Given the records below, would you repeat exactly the lines that begin at the one containing "green trapezoid: rotated 75 degrees clockwise" and end at the one containing "black hexagon: moved 1 px left, 9 px up", inclusive?
###
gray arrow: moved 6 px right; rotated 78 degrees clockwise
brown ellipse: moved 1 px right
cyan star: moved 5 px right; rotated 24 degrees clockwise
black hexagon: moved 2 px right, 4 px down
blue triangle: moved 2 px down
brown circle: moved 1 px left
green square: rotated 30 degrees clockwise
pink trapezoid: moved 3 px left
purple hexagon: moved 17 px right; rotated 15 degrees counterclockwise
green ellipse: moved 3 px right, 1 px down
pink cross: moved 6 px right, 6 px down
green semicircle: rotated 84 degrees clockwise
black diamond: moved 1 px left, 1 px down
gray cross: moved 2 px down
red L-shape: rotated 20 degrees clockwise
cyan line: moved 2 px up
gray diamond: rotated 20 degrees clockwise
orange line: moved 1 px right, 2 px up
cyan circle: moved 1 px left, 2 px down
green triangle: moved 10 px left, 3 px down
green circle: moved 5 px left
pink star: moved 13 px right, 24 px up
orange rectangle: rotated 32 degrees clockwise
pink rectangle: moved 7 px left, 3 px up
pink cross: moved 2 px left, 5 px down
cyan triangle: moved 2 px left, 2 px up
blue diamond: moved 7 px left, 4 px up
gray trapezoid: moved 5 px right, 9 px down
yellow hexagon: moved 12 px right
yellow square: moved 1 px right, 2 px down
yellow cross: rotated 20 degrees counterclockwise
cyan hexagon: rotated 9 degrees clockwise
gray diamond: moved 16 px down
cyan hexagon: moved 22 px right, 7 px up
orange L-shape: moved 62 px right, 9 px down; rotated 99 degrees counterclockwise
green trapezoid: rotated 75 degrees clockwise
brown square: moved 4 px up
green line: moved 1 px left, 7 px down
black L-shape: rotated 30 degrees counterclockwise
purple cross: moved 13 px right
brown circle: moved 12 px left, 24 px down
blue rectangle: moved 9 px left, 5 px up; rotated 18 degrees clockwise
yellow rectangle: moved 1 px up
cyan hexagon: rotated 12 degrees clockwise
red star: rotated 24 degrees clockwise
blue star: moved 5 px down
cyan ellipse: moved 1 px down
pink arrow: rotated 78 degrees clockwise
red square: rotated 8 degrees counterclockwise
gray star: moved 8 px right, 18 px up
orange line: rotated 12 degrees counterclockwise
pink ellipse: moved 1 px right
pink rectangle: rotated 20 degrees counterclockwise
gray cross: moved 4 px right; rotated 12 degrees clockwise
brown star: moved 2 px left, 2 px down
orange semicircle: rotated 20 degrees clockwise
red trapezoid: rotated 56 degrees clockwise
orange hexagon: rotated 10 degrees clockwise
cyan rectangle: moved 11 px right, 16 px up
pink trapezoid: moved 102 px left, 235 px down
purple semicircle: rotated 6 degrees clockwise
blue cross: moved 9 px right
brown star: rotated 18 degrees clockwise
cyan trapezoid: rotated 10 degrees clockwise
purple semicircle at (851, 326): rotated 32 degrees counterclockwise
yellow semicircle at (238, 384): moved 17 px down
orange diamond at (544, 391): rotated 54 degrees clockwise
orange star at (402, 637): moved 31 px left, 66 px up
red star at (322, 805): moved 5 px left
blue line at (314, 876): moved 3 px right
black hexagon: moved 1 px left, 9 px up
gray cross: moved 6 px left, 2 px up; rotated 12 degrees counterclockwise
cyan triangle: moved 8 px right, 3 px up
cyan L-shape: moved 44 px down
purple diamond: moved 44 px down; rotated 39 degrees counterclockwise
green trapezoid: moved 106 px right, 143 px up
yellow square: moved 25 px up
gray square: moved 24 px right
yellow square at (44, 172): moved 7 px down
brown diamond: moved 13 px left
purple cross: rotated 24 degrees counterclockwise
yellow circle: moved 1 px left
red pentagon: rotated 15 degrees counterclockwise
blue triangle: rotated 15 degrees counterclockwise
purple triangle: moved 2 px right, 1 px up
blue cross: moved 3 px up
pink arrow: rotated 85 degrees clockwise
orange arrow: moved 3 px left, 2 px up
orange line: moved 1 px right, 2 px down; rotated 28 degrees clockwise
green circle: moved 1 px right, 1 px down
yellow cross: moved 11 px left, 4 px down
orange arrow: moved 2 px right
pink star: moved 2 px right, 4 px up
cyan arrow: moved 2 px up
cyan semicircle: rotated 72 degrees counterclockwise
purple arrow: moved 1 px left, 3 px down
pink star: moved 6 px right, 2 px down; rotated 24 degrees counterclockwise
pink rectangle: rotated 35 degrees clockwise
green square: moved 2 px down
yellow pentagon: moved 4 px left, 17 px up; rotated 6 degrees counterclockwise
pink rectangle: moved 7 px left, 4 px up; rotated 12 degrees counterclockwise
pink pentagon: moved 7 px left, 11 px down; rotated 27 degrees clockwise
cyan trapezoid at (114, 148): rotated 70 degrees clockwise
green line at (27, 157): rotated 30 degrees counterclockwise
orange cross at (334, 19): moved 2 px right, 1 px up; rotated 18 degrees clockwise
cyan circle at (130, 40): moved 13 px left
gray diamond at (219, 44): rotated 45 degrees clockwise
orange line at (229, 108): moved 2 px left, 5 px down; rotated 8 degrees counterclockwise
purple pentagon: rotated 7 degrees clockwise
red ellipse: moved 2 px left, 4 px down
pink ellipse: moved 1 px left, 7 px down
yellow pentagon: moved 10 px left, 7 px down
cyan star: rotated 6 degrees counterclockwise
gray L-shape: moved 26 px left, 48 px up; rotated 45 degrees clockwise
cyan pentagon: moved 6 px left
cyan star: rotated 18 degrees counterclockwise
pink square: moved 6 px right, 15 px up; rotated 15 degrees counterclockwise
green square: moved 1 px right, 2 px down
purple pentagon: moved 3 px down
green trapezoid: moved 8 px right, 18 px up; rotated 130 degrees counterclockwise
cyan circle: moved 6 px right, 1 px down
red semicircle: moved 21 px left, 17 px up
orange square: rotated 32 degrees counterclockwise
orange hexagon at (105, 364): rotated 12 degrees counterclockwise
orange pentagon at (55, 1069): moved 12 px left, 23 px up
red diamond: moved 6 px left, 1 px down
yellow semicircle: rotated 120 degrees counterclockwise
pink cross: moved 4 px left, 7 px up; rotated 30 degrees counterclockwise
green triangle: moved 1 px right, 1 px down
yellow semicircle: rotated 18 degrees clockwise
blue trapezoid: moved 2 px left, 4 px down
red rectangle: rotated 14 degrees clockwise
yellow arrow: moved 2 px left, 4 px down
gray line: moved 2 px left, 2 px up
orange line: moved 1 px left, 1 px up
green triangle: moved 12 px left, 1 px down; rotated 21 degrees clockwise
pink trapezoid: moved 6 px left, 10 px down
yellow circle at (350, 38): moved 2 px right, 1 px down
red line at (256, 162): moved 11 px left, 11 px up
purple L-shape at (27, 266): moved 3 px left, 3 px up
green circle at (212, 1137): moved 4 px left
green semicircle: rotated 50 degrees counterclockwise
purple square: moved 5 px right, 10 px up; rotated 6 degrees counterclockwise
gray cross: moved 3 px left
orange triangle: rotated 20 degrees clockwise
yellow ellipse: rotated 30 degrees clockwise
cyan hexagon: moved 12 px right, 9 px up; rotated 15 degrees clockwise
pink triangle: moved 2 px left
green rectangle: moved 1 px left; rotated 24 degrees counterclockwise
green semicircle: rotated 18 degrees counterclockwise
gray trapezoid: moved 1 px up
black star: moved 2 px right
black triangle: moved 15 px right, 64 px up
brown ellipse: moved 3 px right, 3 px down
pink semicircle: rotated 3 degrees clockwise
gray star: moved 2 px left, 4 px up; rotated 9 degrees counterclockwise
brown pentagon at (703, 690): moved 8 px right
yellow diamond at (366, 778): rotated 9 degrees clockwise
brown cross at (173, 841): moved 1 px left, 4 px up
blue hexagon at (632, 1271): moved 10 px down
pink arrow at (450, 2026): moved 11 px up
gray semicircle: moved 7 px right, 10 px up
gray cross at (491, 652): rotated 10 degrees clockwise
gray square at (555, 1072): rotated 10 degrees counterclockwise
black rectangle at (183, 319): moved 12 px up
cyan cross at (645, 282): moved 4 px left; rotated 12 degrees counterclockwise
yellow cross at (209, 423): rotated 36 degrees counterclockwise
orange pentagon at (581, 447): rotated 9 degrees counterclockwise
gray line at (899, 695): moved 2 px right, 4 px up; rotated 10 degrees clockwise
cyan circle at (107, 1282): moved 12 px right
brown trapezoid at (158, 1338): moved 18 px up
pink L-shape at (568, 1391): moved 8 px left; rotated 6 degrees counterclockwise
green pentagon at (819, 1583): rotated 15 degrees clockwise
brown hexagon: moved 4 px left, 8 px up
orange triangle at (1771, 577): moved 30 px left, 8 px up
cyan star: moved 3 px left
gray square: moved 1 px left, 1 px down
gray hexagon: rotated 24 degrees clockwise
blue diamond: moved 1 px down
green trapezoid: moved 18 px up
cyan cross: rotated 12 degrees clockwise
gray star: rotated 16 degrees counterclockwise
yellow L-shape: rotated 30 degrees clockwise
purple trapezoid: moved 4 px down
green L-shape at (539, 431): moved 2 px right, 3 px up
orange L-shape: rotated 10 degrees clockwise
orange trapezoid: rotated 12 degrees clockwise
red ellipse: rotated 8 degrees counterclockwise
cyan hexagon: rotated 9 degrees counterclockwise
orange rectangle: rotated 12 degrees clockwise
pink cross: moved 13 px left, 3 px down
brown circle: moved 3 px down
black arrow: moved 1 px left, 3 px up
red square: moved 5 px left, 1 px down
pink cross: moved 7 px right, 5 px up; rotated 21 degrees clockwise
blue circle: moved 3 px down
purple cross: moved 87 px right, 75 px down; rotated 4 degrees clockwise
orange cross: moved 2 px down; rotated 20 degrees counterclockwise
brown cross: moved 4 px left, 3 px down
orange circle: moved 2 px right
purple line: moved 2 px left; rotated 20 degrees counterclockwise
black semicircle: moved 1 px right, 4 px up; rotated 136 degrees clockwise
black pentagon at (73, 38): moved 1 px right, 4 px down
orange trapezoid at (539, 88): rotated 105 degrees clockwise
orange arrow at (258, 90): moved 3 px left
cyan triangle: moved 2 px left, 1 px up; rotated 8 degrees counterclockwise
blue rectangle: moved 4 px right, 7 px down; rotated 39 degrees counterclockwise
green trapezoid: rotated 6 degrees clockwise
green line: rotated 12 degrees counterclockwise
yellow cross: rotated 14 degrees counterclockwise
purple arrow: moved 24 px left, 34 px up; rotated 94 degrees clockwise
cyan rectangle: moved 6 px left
###
• _Result of the task_
green trapezoid: rotated 75 degrees clockwise
brown square: moved 4 px up
green line: moved 1 px left, 7 px down
black L-shape: rotated 30 degrees counterclockwise
purple cross: moved 13 px right
brown circle: moved 12 px left, 24 px down
blue rectangle: moved 9 px left, 5 px up; rotated 18 degrees clockwise
yellow rectangle: moved 1 px up
cyan hexagon: rotated 12 degrees clockwise
red star: rotated 24 degrees clockwise
blue star: moved 5 px down
cyan ellipse: moved 1 px down
pink arrow: rotated 78 degrees clockwise
red square: rotated 8 degrees counterclockwise
gray star: moved 8 px right, 18 px up
orange line: rotated 12 degrees counterclockwise
pink ellipse: moved 1 px right
pink rectangle: rotated 20 degrees counterclockwise
gray cross: moved 4 px right; rotated 12 degrees clockwise
brown star: moved 2 px left, 2 px down
orange semicircle: rotated 20 degrees clockwise
red trapezoid: rotated 56 degrees clockwise
orange hexagon: rotated 10 degrees clockwise
cyan rectangle: moved 11 px right, 16 px up
pink trapezoid: moved 102 px left, 235 px down
purple semicircle: rotated 6 degrees clockwise
blue cross: moved 9 px right
brown star: rotated 18 degrees clockwise
cyan trapezoid: rotated 10 degrees clockwise
purple semicircle at (851, 326): rotated 32 degrees counterclockwise
yellow semicircle at (238, 384): moved 17 px down
orange diamond at (544, 391): rotated 54 degrees clockwise
orange star at (402, 637): moved 31 px left, 66 px up
red star at (322, 805): moved 5 px left
blue line at (314, 876): moved 3 px right
black hexagon: moved 1 px left, 9 px up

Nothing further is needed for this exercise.